**Required action**. The reader should set down exactly the lines from the one containing "none -> cyan plate D8:F8 level 2" through the last line of the material, omitting every picture.

**Records supplied**.
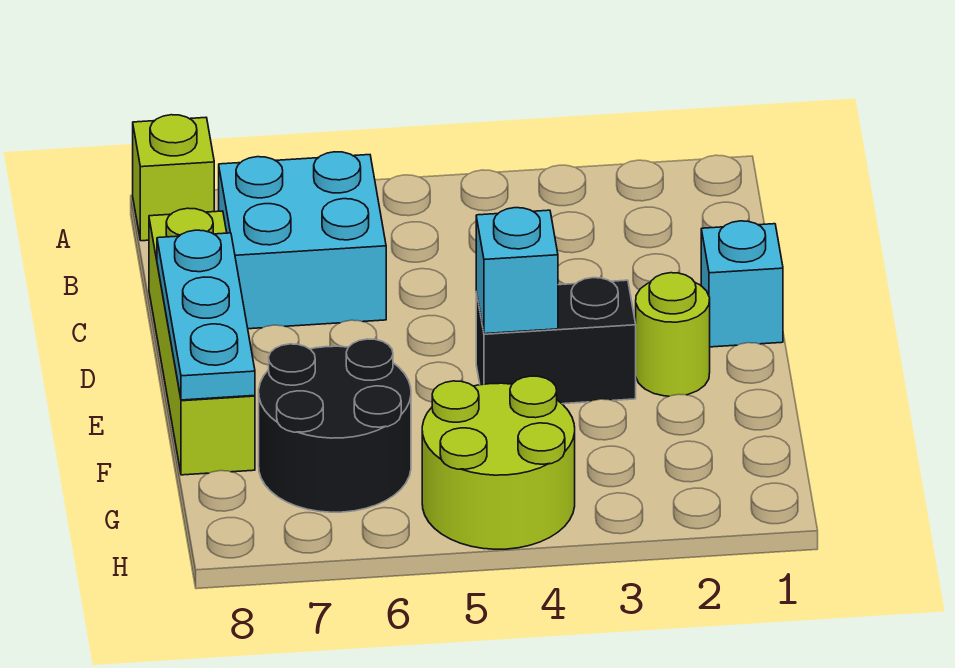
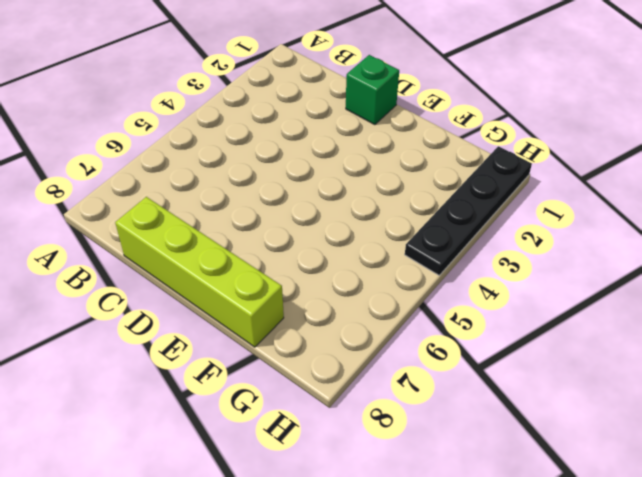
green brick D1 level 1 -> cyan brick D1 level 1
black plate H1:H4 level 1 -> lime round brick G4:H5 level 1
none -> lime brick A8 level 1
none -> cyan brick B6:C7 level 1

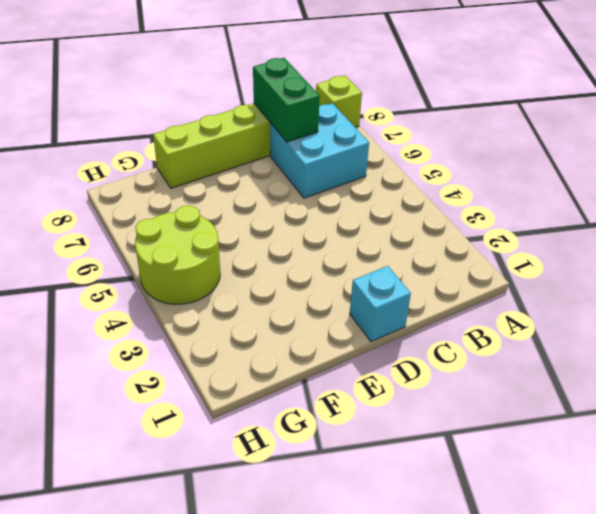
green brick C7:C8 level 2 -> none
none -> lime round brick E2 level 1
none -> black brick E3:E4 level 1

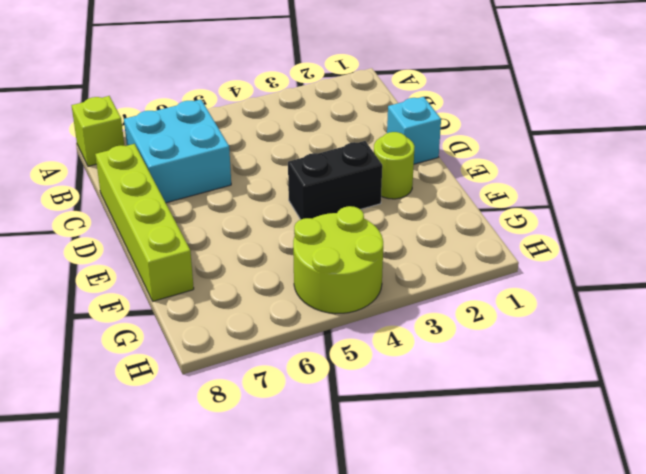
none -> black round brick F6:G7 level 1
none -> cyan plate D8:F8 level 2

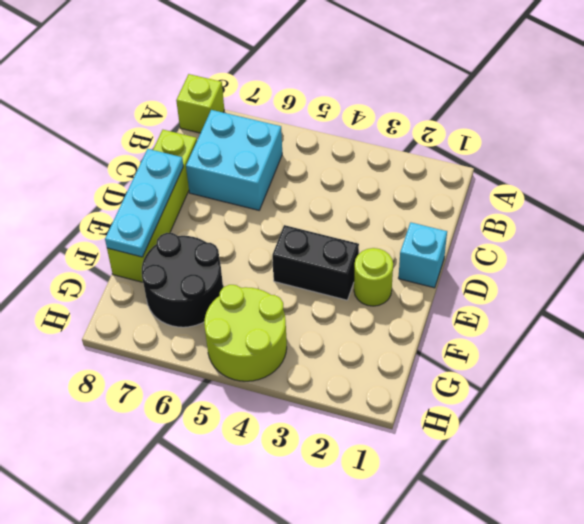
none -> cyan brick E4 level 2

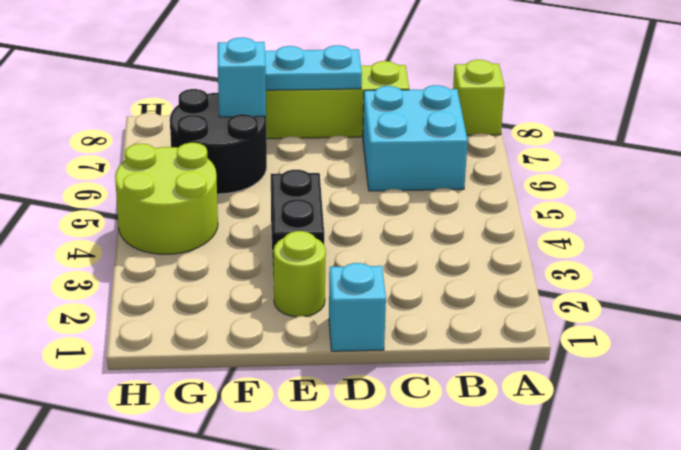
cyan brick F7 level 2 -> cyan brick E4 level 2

**Solution to this task**.
none -> cyan plate D8:F8 level 2

none -> cyan brick E4 level 2

cyan brick F7 level 2 -> cyan brick E4 level 2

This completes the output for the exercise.